Your goal: Down to the last line, set down the material below exactly; skip the pictures.

Input for this task:
Start of Block

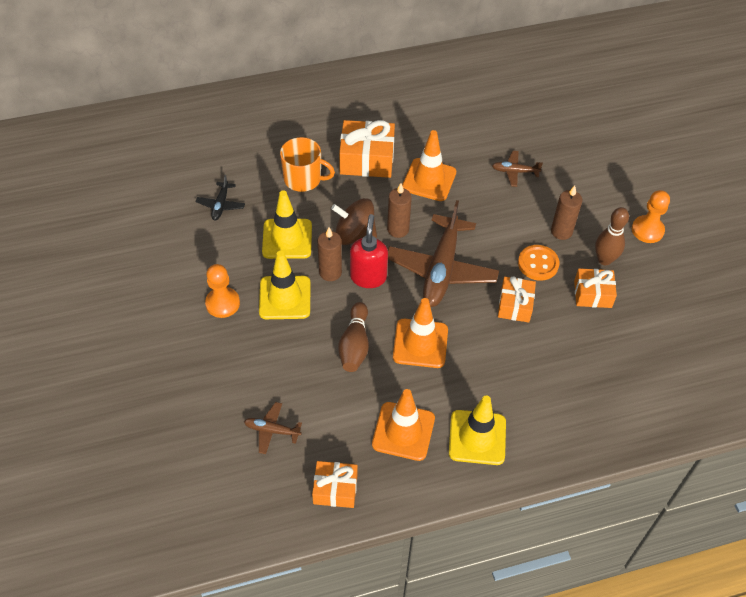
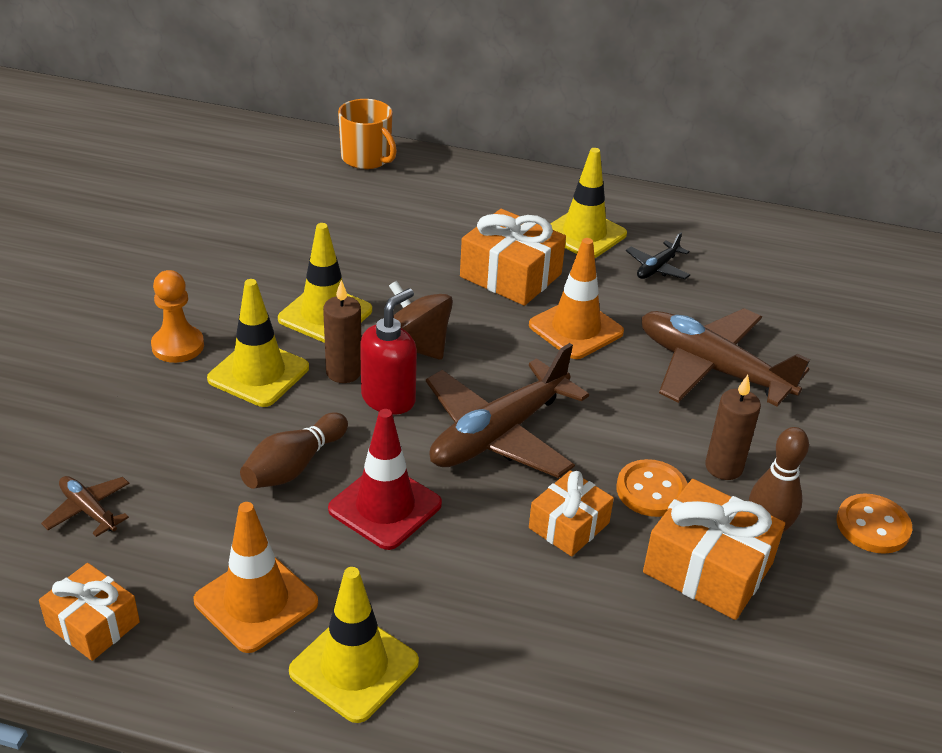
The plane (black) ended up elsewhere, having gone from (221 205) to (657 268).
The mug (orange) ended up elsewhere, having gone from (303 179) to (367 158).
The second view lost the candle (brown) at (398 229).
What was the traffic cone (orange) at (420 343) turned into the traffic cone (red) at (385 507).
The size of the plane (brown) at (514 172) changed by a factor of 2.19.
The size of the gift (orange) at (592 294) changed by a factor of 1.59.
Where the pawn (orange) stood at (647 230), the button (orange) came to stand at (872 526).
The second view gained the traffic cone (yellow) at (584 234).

End of Block

Response:
The plane (black) ended up elsewhere, having gone from (221 205) to (657 268).
The mug (orange) ended up elsewhere, having gone from (303 179) to (367 158).
The second view lost the candle (brown) at (398 229).
What was the traffic cone (orange) at (420 343) turned into the traffic cone (red) at (385 507).
The size of the plane (brown) at (514 172) changed by a factor of 2.19.
The size of the gift (orange) at (592 294) changed by a factor of 1.59.
Where the pawn (orange) stood at (647 230), the button (orange) came to stand at (872 526).
The second view gained the traffic cone (yellow) at (584 234).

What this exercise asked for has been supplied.